**Directions for this task**
Print exactly the lines from the one containing "(701, 474) = (565, 397): purple" through the last line of the listing, both included.

**Materials provided**
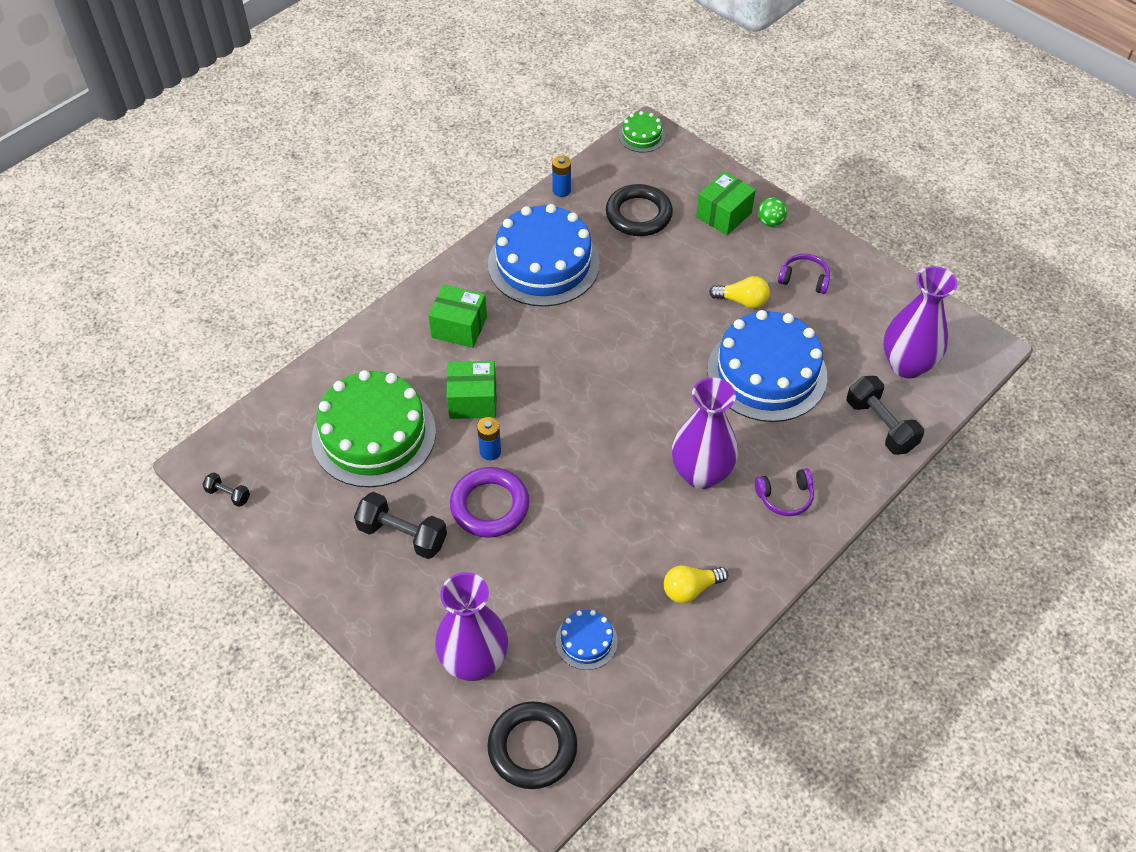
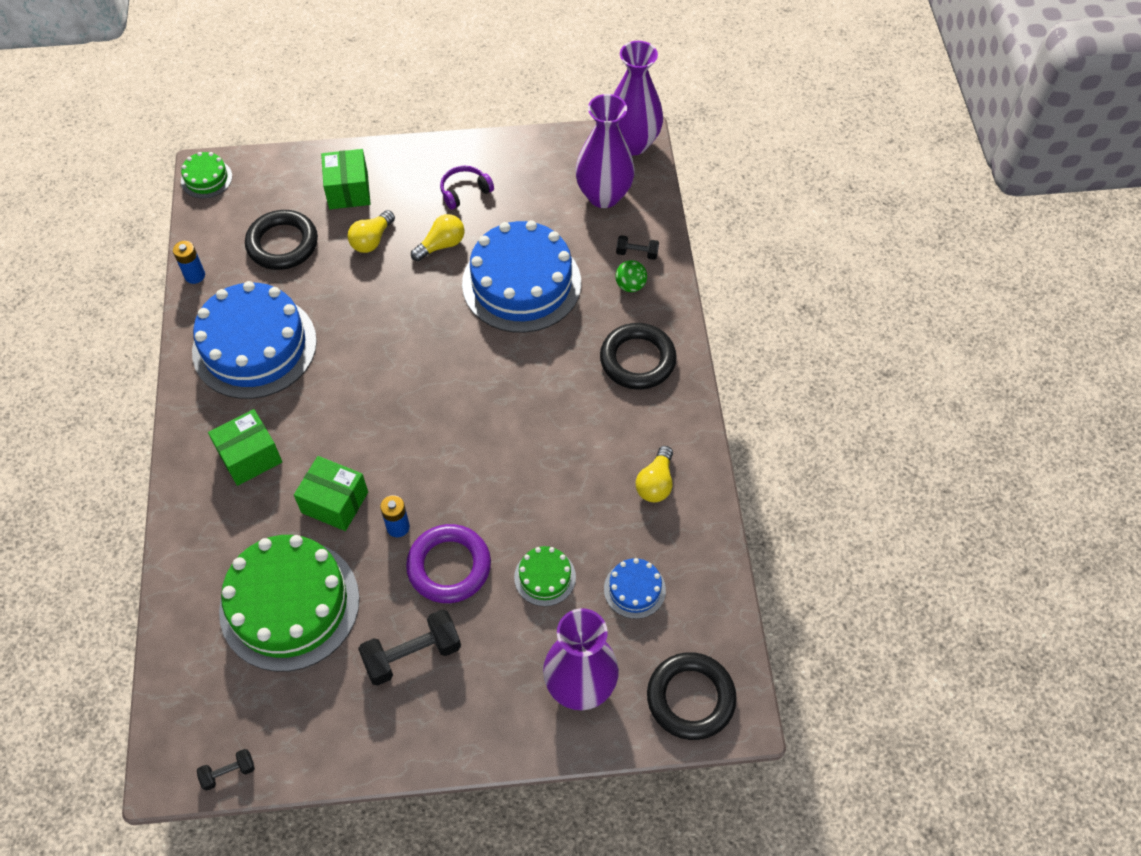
camera: 50 degrees left, 5 degrees up
(473, 400) = (335, 502): green box -> green box turned 75 degrees clockwise
(539, 573) = (545, 577): none -> green cake
(699, 259) = (372, 240): none -> yellow light bulb
(701, 474) = (565, 397): purple vase -> purple vase (632, 143)
(770, 222) = (389, 168): green ball -> green ball (630, 285)
(785, 497) = (637, 360): purple headphones -> black ring
(880, 425) = (637, 253): black dumbbell -> black dumbbell, size x0.52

**Expected answer**
(701, 474) = (565, 397): purple vase -> purple vase (632, 143)
(770, 222) = (389, 168): green ball -> green ball (630, 285)
(785, 497) = (637, 360): purple headphones -> black ring
(880, 425) = (637, 253): black dumbbell -> black dumbbell, size x0.52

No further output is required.